### Dataset
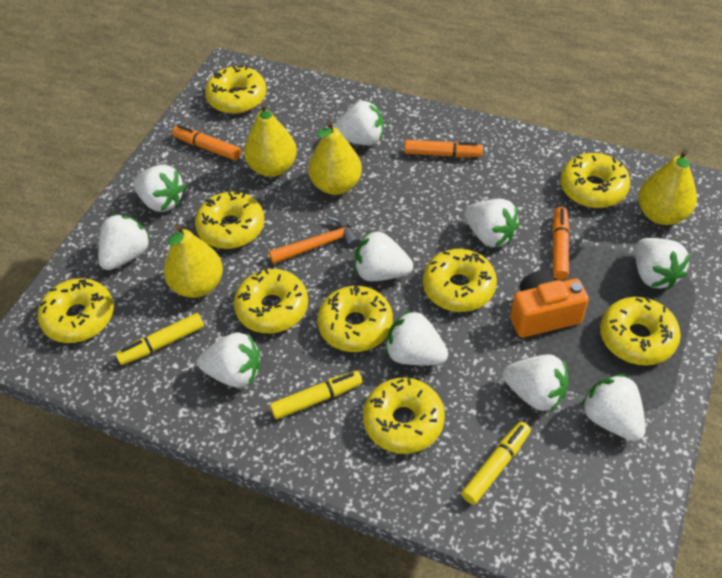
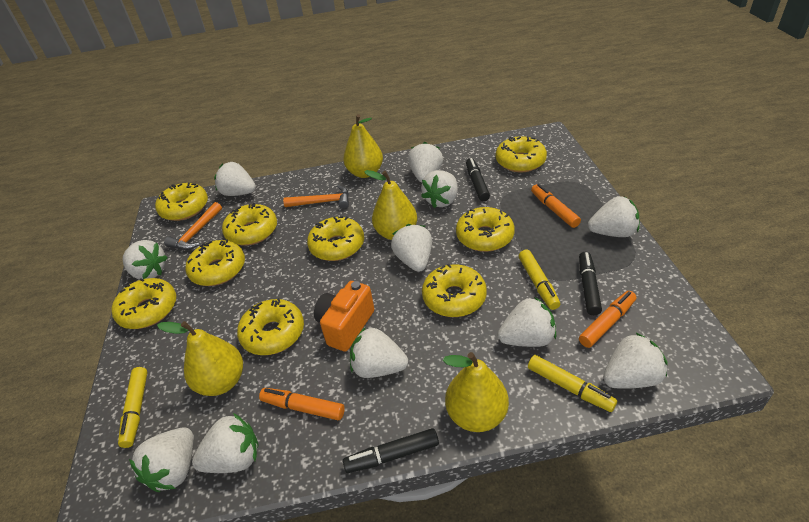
black marker: 0 -> 3
orange hammer: 1 -> 2
white strawberry: 10 -> 11

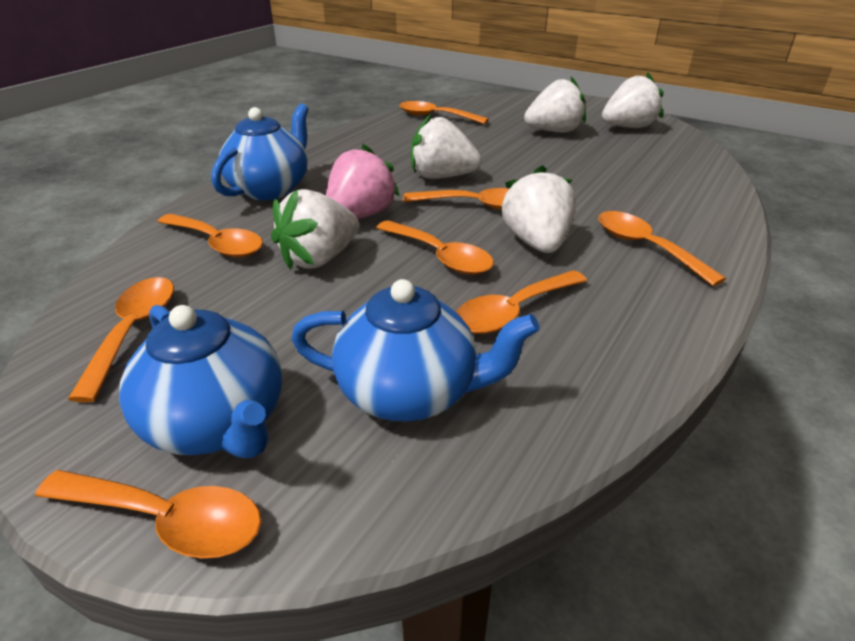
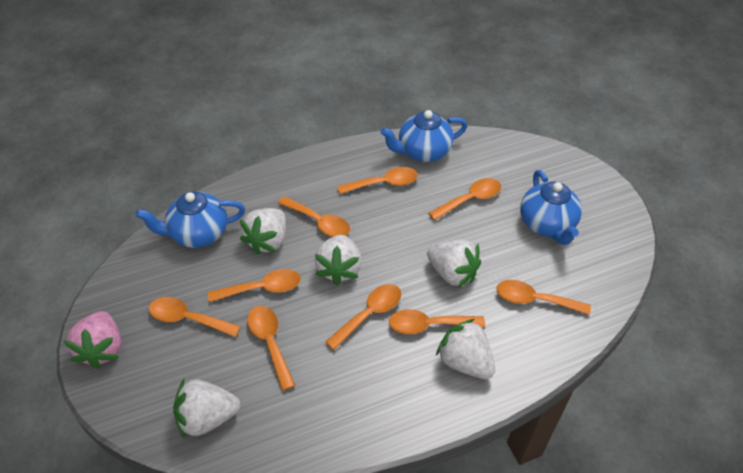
orange spoon: 8 -> 9

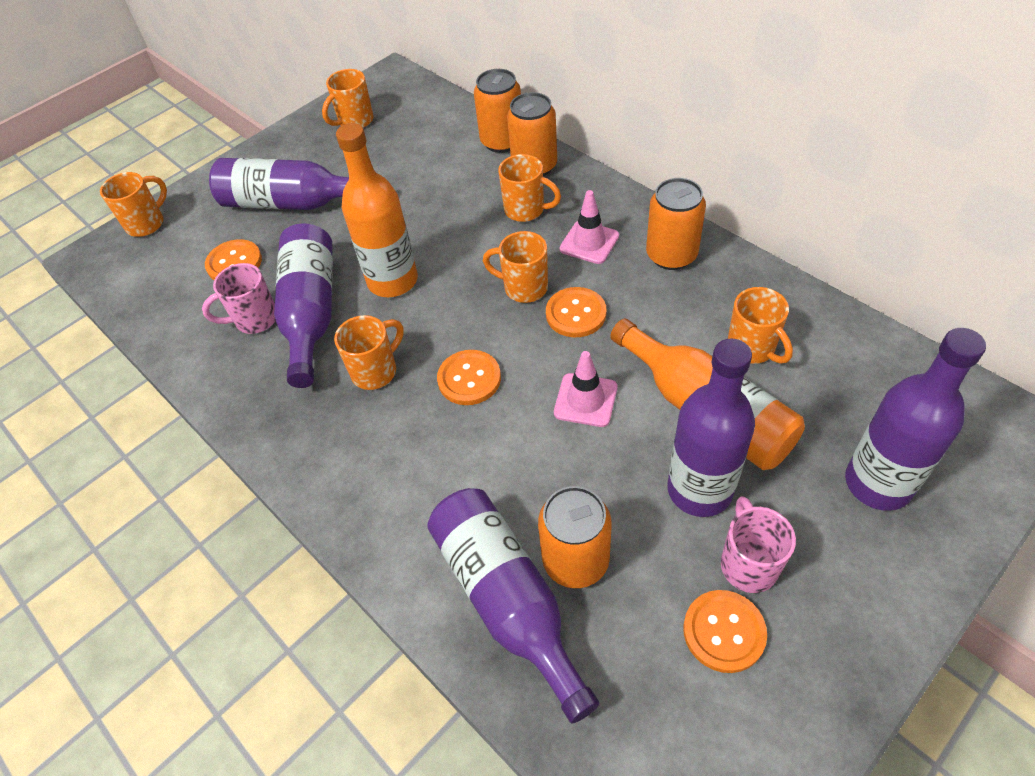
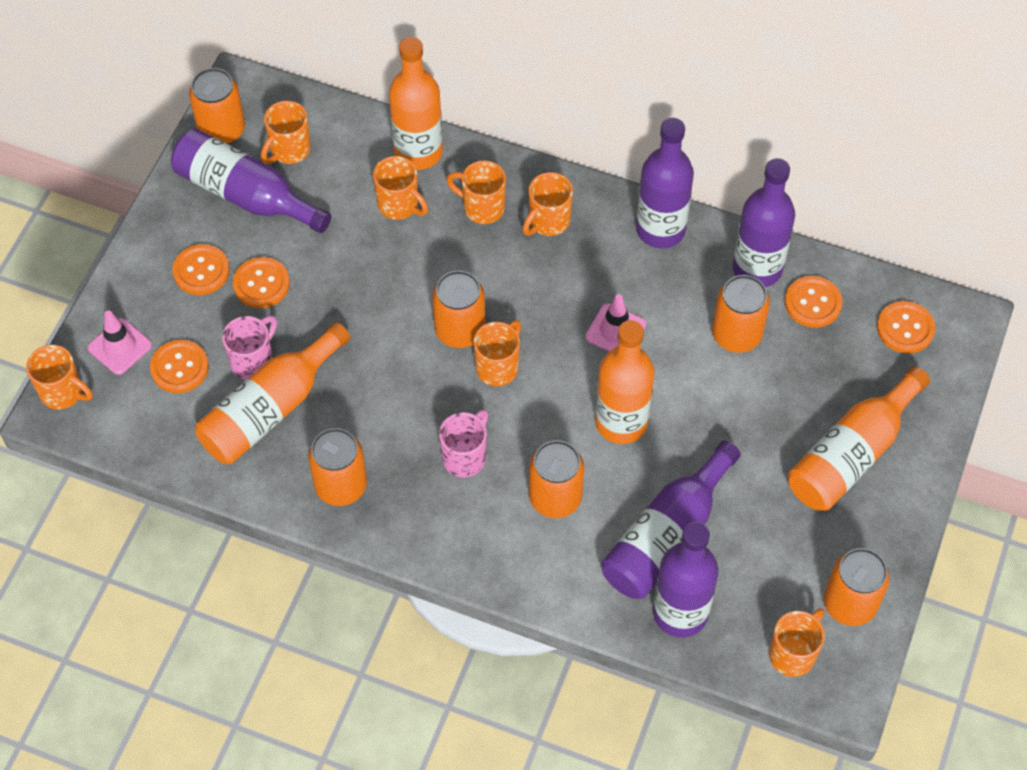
orange bottle: 2 -> 4
orange button: 4 -> 5
orange can: 4 -> 6
orange mug: 6 -> 7

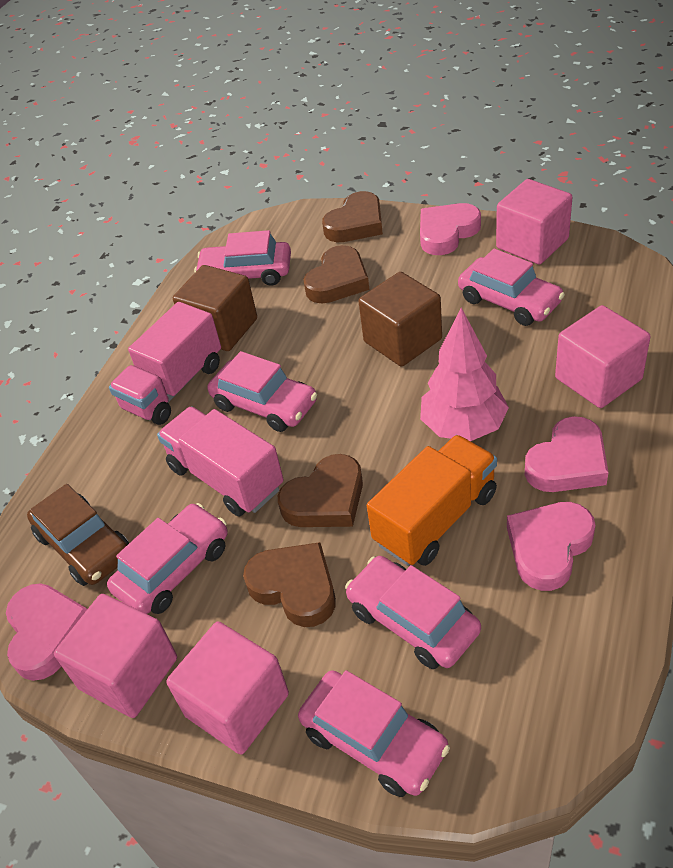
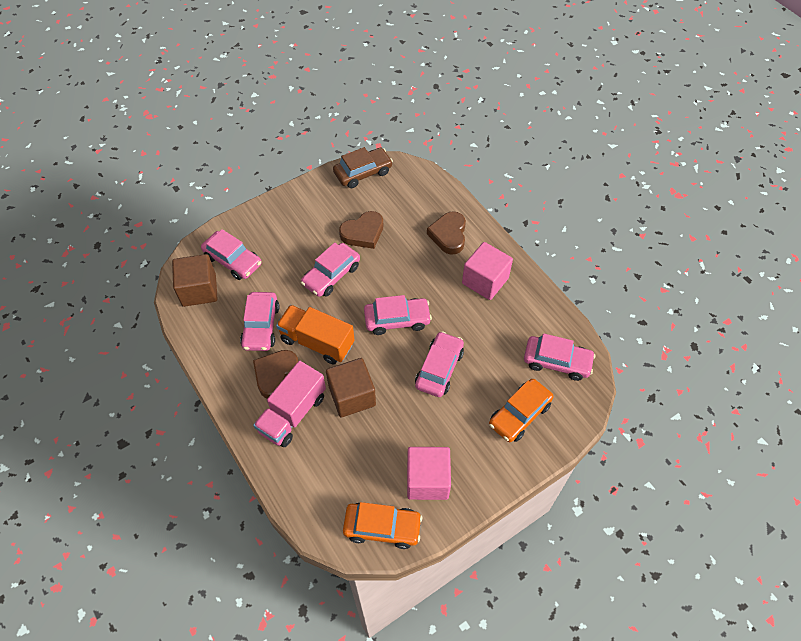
brown heart: 4 -> 3
orange car: 0 -> 2
pink cube: 4 -> 2
pink heart: 4 -> 0
pink tree: 1 -> 0
pink truck: 2 -> 1

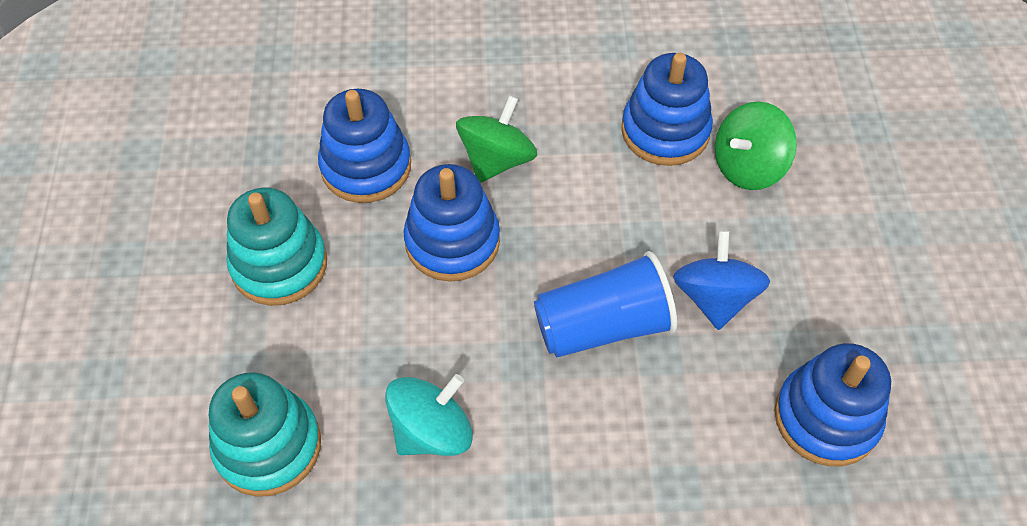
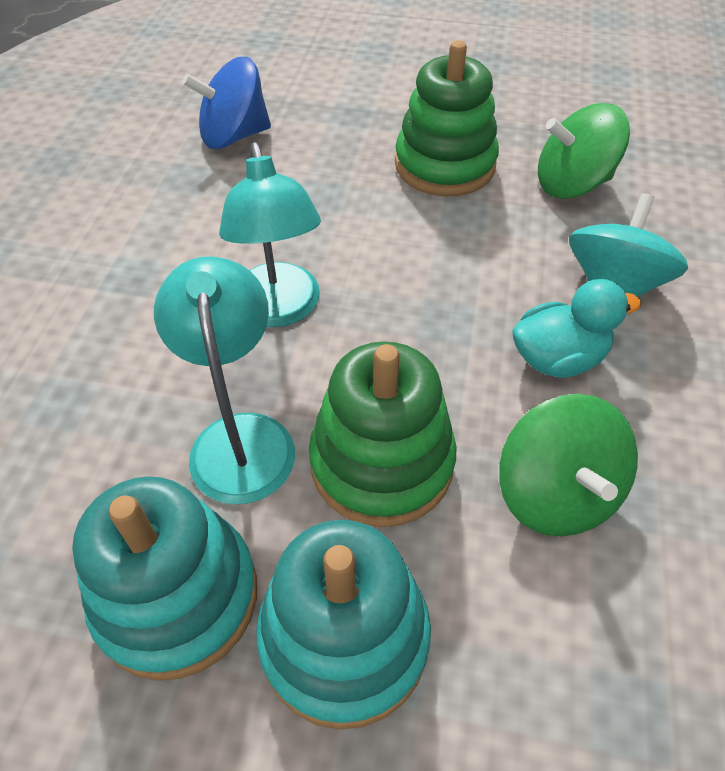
blue cup: 1 -> 0
blue stacking toy: 4 -> 0
green stacking toy: 0 -> 2
turquoise duck: 0 -> 1
turquoise lamp: 0 -> 2

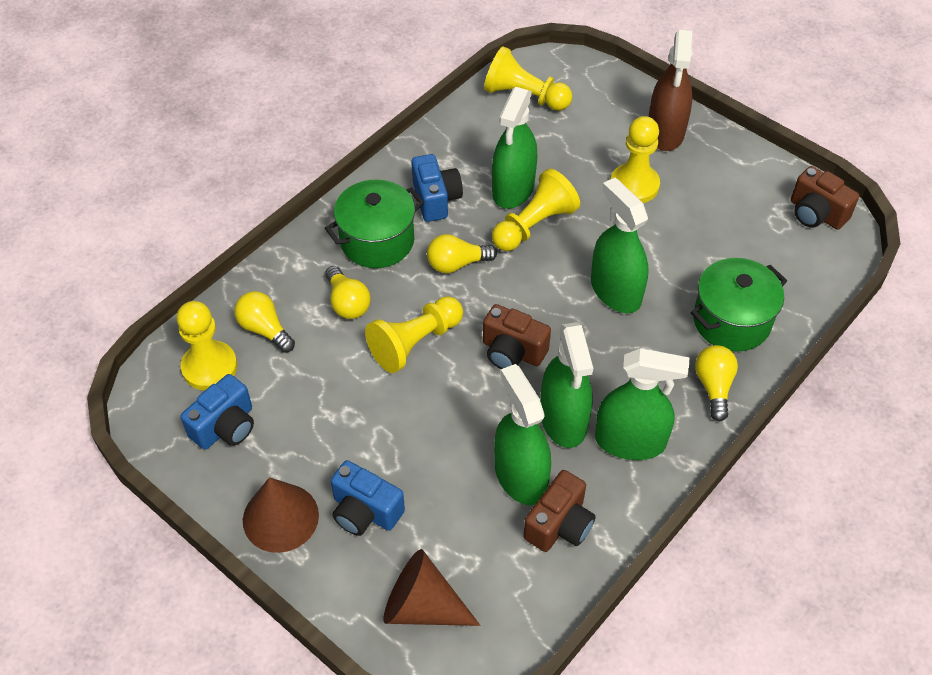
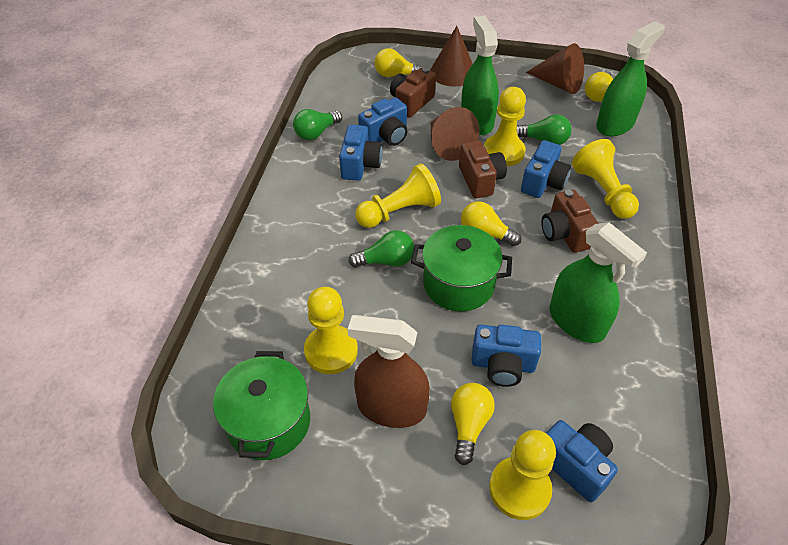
blue camera: 3 -> 5
brown cone: 2 -> 3
green light bulb: 0 -> 3
green spray bottle: 5 -> 3

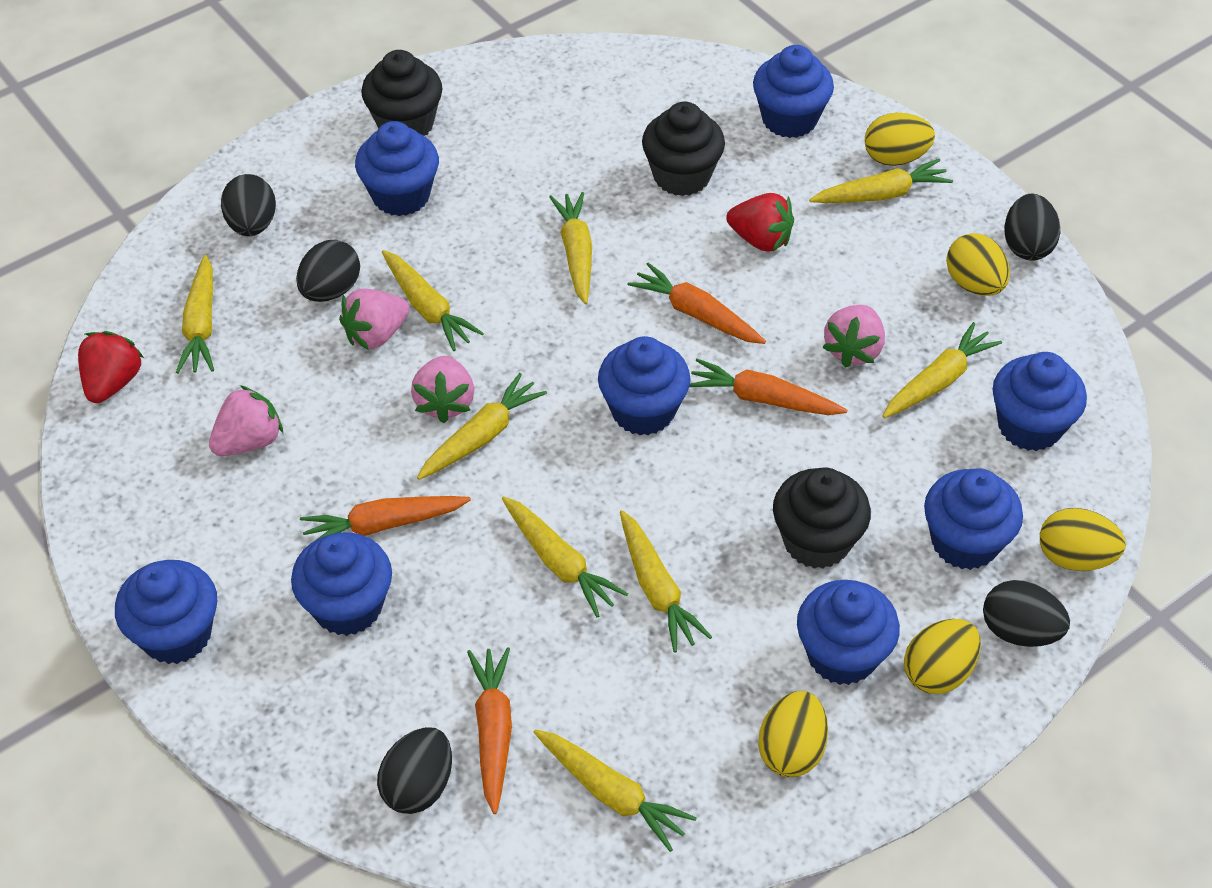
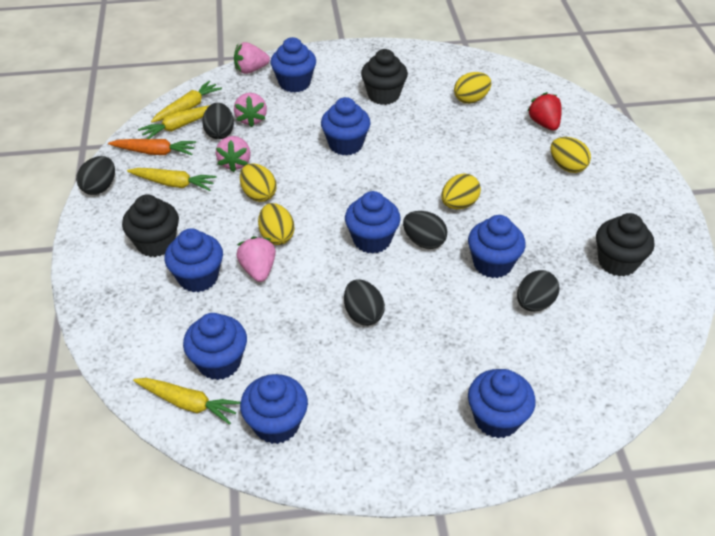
orange carrot: 4 -> 1
red strawberry: 2 -> 1
yellow carrot: 9 -> 4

### Work to be completed
Each line above is to be transcribed exactly, though its pictures are not.

### Written answer
black marker: 0 -> 3
orange hammer: 1 -> 2
white strawberry: 10 -> 11

orange spoon: 8 -> 9

orange bottle: 2 -> 4
orange button: 4 -> 5
orange can: 4 -> 6
orange mug: 6 -> 7

brown heart: 4 -> 3
orange car: 0 -> 2
pink cube: 4 -> 2
pink heart: 4 -> 0
pink tree: 1 -> 0
pink truck: 2 -> 1

blue cup: 1 -> 0
blue stacking toy: 4 -> 0
green stacking toy: 0 -> 2
turquoise duck: 0 -> 1
turquoise lamp: 0 -> 2

blue camera: 3 -> 5
brown cone: 2 -> 3
green light bulb: 0 -> 3
green spray bottle: 5 -> 3

orange carrot: 4 -> 1
red strawberry: 2 -> 1
yellow carrot: 9 -> 4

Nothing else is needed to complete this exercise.